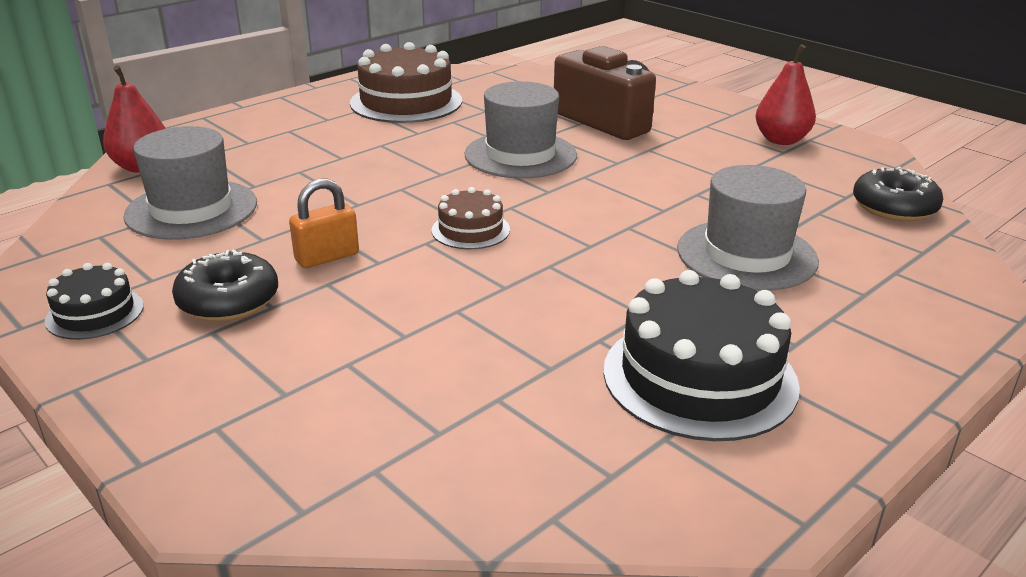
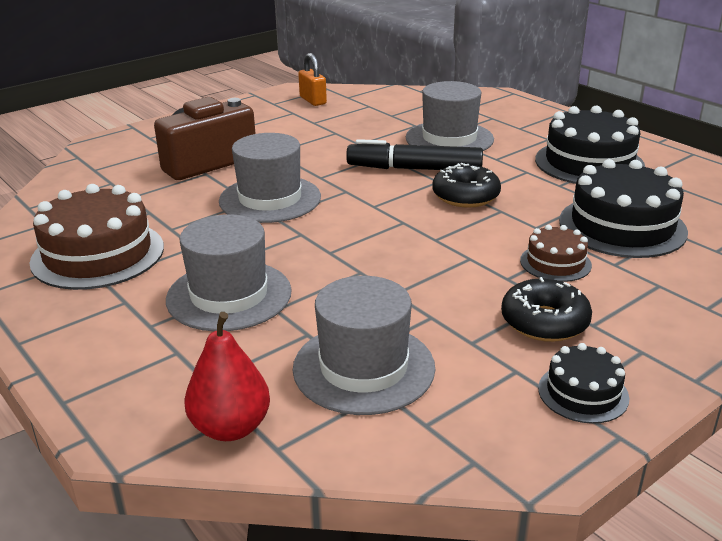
camera: 85 degrees left, 0 degrees up
(327, 152) = (229, 295): none -> grey hat
(327, 257) = (464, 281): orange padlock -> orange padlock (313, 100)
(459, 383) = (622, 226): none -> black cake
(470, 230) = (414, 221): brown cake -> brown cake (555, 263)
(624, 230) = (414, 169): none -> black marker
(781, 140) = (272, 111): red pear -> none
(894, 207) = (386, 97): black donut -> black donut (465, 196)

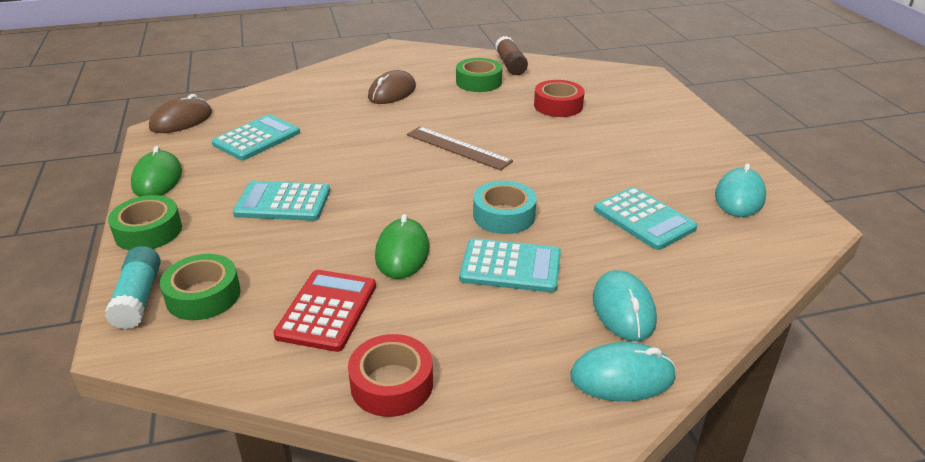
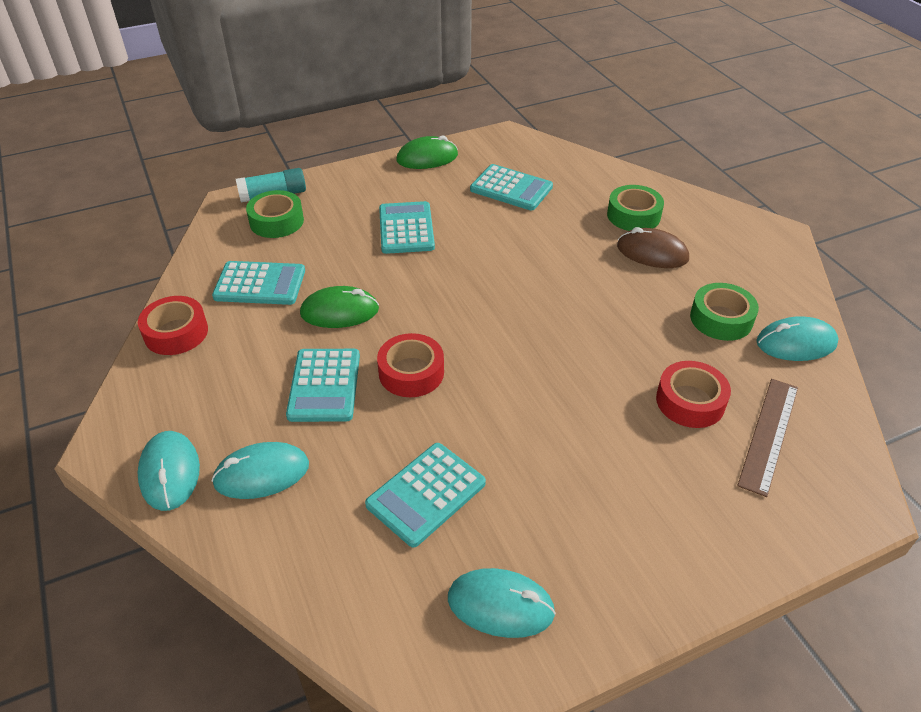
camera: 80 degrees right, 10 degrees up
(148, 231) = (353, 175): green tape -> green tape (633, 215)
(181, 120) = (528, 141): brown mouse -> none
(327, 310) = (260, 284): red calculator -> turquoise calculator
(458, 148) = (540, 322): brown ruler -> brown ruler (768, 434)
(504, 215) = (411, 372): turquoise tape -> red tape
(510, 65) = (796, 343): brown glue stick -> turquoise mouse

•••

__Aim of the task__
In the copy, leave out the pictures and restate the records exactly.

__Answer to this exercise__
camera: 85 degrees left, 0 degrees up
(327, 152) = (229, 295): none -> grey hat
(327, 257) = (464, 281): orange padlock -> orange padlock (313, 100)
(459, 383) = (622, 226): none -> black cake
(470, 230) = (414, 221): brown cake -> brown cake (555, 263)
(624, 230) = (414, 169): none -> black marker
(781, 140) = (272, 111): red pear -> none
(894, 207) = (386, 97): black donut -> black donut (465, 196)

camera: 80 degrees right, 10 degrees up
(148, 231) = (353, 175): green tape -> green tape (633, 215)
(181, 120) = (528, 141): brown mouse -> none
(327, 310) = (260, 284): red calculator -> turquoise calculator
(458, 148) = (540, 322): brown ruler -> brown ruler (768, 434)
(504, 215) = (411, 372): turquoise tape -> red tape
(510, 65) = (796, 343): brown glue stick -> turquoise mouse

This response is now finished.